• Work to complete
Leave out the pictures and copy each record below exactly.

• Records supplied
•••••
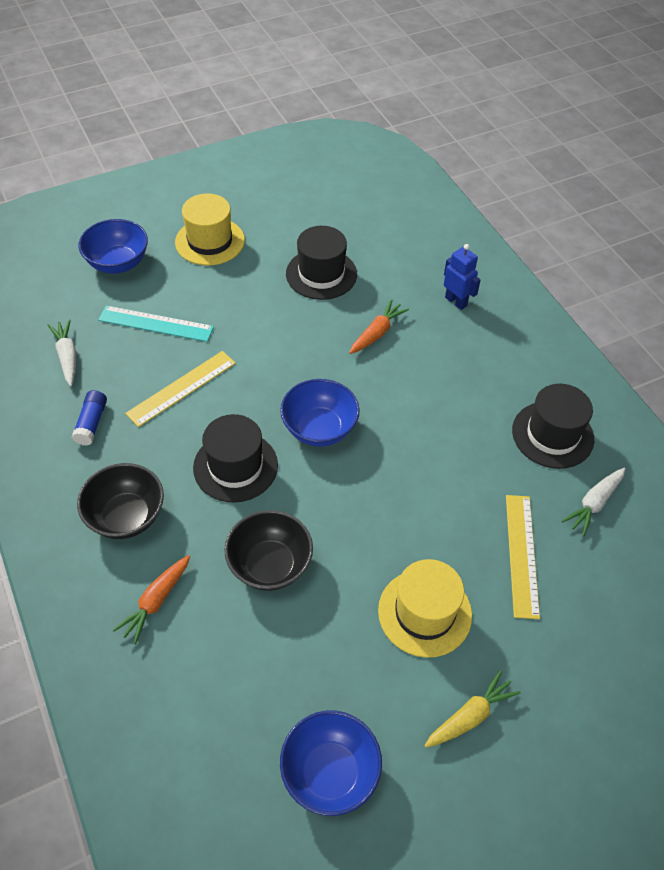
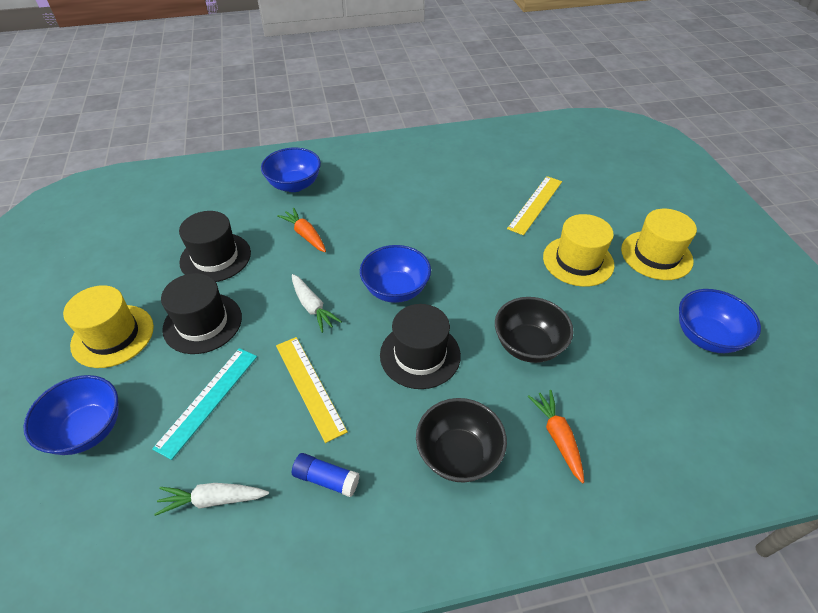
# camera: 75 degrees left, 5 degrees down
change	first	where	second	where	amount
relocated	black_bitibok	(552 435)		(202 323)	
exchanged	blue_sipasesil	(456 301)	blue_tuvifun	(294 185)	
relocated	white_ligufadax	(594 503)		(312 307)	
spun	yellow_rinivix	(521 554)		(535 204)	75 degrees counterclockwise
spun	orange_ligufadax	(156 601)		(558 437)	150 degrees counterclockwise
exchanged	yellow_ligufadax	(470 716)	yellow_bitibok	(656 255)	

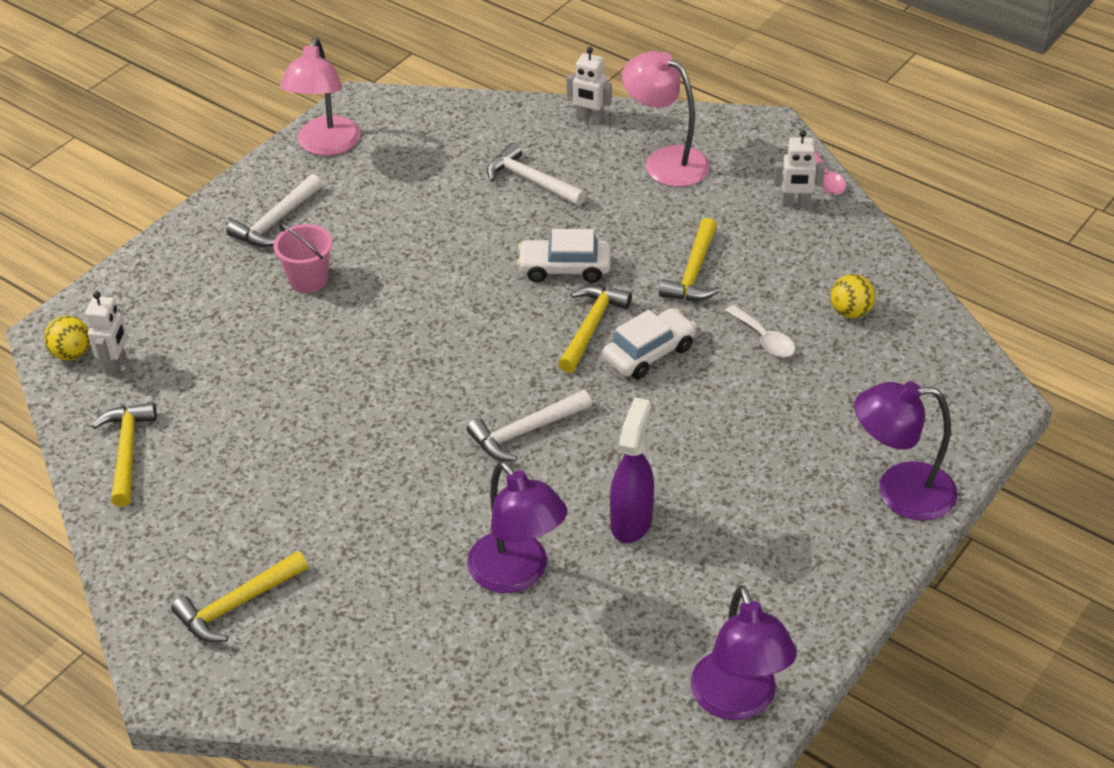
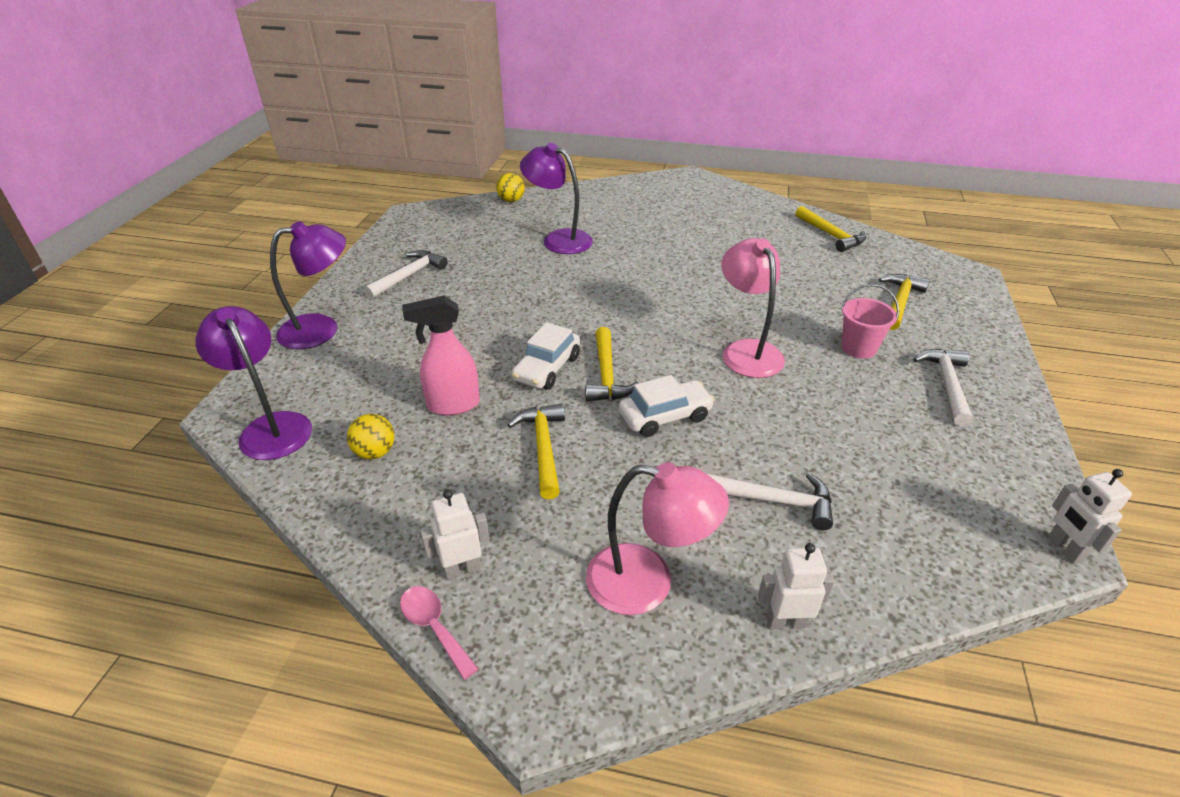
# camera: 155 degrees right, 5 degrees down
change	first	where	second	where	amount
relocated	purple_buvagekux	(738 701)		(271 427)	
relocated	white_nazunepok	(525 432)		(409 276)	
exchanged	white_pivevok	(764 339)	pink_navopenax	(452 405)	
relocated	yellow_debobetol	(72 353)		(511 200)	
relocated	pink_buvagekux	(325 145)		(747 351)	
relocated	yellow_nazunepok	(237 605)		(899 302)	
relocated	white_sipasesil	(116 365)		(1064 549)	
missing	purple_navopenax	(631 521)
•••••
• Written reply
# camera: 75 degrees left, 5 degrees down
change	first	where	second	where	amount
relocated	black_bitibok	(552 435)		(202 323)	
exchanged	blue_sipasesil	(456 301)	blue_tuvifun	(294 185)	
relocated	white_ligufadax	(594 503)		(312 307)	
spun	yellow_rinivix	(521 554)		(535 204)	75 degrees counterclockwise
spun	orange_ligufadax	(156 601)		(558 437)	150 degrees counterclockwise
exchanged	yellow_ligufadax	(470 716)	yellow_bitibok	(656 255)	

# camera: 155 degrees right, 5 degrees down
change	first	where	second	where	amount
relocated	purple_buvagekux	(738 701)		(271 427)	
relocated	white_nazunepok	(525 432)		(409 276)	
exchanged	white_pivevok	(764 339)	pink_navopenax	(452 405)	
relocated	yellow_debobetol	(72 353)		(511 200)	
relocated	pink_buvagekux	(325 145)		(747 351)	
relocated	yellow_nazunepok	(237 605)		(899 302)	
relocated	white_sipasesil	(116 365)		(1064 549)	
missing	purple_navopenax	(631 521)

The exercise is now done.